§ **DATA IN THIS EXERCISE**
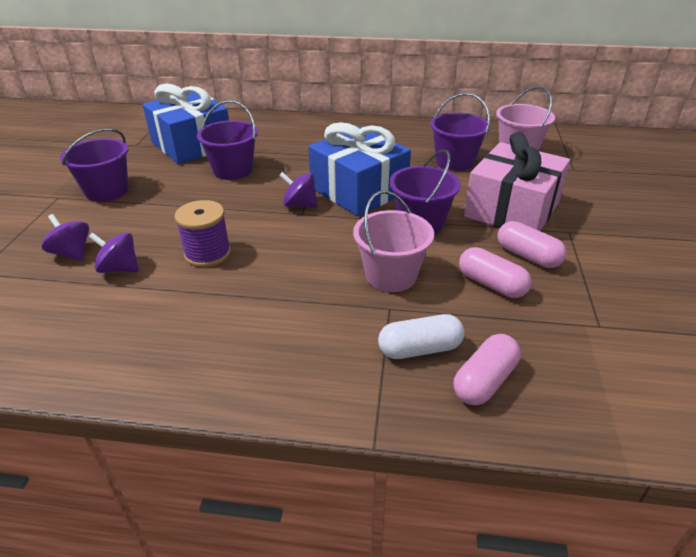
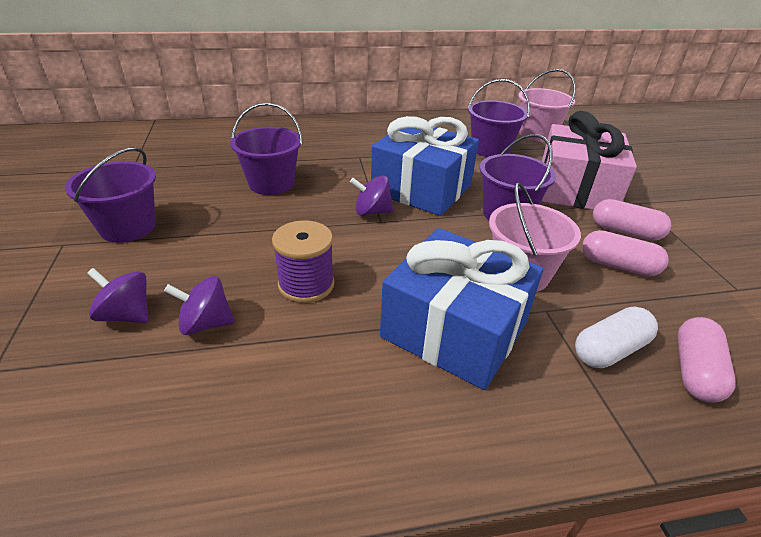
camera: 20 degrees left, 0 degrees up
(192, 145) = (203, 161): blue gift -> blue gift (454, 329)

---

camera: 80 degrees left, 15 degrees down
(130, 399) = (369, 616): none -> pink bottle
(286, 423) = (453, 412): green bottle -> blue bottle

--

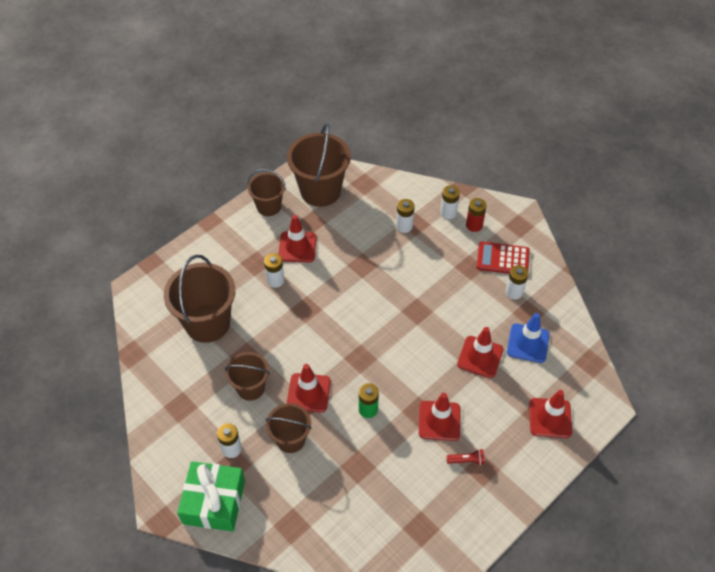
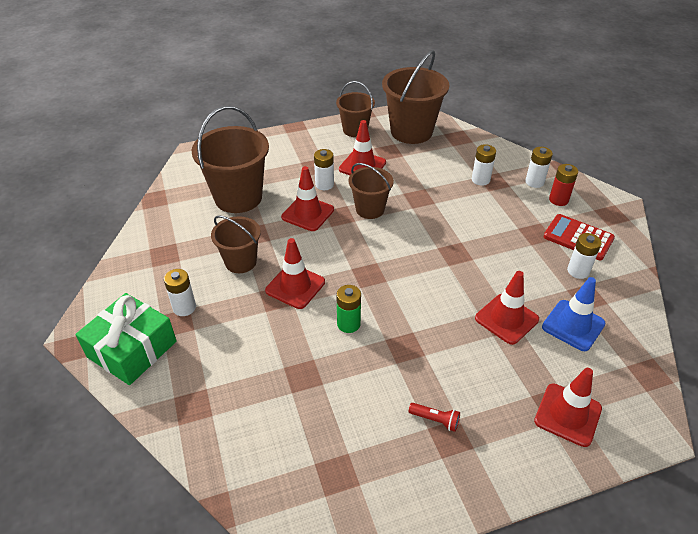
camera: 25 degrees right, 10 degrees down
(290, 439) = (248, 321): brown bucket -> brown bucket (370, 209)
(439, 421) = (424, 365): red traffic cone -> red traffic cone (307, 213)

§ **YOUR INSTRUCTIONS**
The range runs from the line above containing "camera: 20 degrees left, 0 degrees up" to the line containing "(192, 145) = (203, 161): blue", inclusive. Restate those lines word for word and no others.

§ **RESULT OF THIS EXERCISE**
camera: 20 degrees left, 0 degrees up
(192, 145) = (203, 161): blue gift -> blue gift (454, 329)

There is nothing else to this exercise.